⟨

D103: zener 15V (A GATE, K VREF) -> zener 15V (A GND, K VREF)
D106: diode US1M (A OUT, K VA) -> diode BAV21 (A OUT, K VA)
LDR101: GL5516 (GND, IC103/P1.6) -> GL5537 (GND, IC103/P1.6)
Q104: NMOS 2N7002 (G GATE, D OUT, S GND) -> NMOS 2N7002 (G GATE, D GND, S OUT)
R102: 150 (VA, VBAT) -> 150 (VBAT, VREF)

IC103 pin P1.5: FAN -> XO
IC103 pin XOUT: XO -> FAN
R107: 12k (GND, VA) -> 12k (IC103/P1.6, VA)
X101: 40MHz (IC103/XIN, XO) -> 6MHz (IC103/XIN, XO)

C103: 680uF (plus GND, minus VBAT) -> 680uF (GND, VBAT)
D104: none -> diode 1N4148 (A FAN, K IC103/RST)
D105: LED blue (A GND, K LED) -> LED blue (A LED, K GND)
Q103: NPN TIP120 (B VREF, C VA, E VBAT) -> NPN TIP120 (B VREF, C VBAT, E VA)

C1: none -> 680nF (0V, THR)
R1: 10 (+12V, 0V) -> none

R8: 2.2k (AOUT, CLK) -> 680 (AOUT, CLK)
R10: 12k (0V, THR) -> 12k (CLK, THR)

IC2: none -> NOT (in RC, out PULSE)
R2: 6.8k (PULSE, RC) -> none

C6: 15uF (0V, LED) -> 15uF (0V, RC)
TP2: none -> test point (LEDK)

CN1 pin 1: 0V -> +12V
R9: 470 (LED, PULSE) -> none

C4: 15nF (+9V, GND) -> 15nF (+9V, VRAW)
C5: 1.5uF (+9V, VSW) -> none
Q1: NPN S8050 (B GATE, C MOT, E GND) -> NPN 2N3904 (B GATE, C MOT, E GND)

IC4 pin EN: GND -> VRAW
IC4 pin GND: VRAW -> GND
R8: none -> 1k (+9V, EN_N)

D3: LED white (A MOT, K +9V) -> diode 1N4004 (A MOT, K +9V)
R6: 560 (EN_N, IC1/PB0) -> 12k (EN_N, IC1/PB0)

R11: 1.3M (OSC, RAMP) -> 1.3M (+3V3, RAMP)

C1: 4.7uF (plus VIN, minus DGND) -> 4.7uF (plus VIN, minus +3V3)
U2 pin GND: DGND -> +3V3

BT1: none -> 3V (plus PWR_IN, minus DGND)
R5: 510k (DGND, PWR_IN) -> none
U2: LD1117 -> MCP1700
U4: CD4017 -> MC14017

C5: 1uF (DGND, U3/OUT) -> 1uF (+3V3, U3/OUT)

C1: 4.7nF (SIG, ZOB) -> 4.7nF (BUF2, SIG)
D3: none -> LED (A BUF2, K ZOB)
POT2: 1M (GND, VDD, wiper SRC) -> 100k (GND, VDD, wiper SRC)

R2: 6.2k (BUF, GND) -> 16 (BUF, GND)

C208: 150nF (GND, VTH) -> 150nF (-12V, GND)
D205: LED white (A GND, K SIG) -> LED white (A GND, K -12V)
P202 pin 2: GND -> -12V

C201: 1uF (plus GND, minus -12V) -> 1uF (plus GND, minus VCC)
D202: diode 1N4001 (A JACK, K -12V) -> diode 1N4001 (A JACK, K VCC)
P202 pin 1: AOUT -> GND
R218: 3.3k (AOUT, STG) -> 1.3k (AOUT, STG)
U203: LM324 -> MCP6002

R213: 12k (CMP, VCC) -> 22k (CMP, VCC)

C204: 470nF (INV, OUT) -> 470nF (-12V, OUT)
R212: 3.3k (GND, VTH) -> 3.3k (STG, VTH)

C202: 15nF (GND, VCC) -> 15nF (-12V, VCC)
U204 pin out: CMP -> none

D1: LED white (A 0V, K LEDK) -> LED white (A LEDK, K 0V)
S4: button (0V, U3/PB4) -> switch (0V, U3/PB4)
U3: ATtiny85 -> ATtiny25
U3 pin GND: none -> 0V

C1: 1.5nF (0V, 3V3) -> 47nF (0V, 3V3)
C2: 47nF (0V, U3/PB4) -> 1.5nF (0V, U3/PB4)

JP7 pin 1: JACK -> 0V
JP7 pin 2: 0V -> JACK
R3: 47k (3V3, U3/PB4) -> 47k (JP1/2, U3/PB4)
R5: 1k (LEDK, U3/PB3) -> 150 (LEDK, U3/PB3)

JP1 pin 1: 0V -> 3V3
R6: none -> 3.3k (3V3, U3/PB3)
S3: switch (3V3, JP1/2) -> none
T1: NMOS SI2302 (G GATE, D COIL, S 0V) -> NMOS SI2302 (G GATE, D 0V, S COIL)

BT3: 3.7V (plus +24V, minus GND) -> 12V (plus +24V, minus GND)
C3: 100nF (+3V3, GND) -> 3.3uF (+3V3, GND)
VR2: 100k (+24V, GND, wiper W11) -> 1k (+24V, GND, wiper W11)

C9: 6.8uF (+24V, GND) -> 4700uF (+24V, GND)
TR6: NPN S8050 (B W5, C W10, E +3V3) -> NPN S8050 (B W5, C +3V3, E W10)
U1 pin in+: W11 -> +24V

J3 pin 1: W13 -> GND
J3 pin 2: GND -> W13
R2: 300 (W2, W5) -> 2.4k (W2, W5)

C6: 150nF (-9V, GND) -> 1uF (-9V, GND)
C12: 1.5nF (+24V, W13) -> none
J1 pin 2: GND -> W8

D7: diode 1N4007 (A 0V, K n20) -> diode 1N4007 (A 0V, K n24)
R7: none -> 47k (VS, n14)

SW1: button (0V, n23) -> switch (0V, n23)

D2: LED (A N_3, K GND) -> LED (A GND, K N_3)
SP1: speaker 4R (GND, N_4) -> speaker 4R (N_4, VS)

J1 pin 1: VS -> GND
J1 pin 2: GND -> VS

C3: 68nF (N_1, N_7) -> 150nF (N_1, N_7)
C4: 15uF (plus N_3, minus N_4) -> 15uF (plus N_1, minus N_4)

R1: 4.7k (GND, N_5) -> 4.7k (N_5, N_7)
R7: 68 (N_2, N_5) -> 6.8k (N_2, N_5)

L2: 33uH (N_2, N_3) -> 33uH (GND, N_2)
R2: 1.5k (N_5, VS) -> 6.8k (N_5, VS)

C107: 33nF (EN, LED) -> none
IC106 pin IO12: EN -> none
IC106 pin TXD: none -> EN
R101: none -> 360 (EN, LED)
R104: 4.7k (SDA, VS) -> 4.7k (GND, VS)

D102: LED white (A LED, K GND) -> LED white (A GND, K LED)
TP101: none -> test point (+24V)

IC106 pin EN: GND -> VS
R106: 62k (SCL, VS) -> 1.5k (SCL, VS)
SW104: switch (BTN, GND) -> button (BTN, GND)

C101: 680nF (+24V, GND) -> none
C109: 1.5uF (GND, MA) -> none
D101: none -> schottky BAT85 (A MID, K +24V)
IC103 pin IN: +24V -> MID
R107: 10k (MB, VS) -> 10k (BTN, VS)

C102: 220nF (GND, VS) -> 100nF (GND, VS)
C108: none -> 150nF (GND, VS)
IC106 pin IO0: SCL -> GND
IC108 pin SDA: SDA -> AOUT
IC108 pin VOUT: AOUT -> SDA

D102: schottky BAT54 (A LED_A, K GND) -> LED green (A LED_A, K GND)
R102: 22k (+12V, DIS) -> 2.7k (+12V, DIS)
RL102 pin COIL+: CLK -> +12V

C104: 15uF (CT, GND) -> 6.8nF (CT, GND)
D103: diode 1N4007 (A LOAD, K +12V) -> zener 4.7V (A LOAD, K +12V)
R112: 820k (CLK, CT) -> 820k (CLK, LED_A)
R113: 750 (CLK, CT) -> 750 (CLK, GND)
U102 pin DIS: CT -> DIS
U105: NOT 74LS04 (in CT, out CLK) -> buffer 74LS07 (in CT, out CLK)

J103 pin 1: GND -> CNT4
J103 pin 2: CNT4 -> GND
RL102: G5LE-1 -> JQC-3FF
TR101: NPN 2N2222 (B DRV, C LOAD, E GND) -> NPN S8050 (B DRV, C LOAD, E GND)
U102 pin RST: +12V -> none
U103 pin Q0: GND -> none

⟩

What you will do — Using the data above, restate word for word the lines from its opening line through the line that contains "Q104: NMOS 2N7002", and no more.

Exercise output —
D103: zener 15V (A GATE, K VREF) -> zener 15V (A GND, K VREF)
D106: diode US1M (A OUT, K VA) -> diode BAV21 (A OUT, K VA)
LDR101: GL5516 (GND, IC103/P1.6) -> GL5537 (GND, IC103/P1.6)
Q104: NMOS 2N7002 (G GATE, D OUT, S GND) -> NMOS 2N7002 (G GATE, D GND, S OUT)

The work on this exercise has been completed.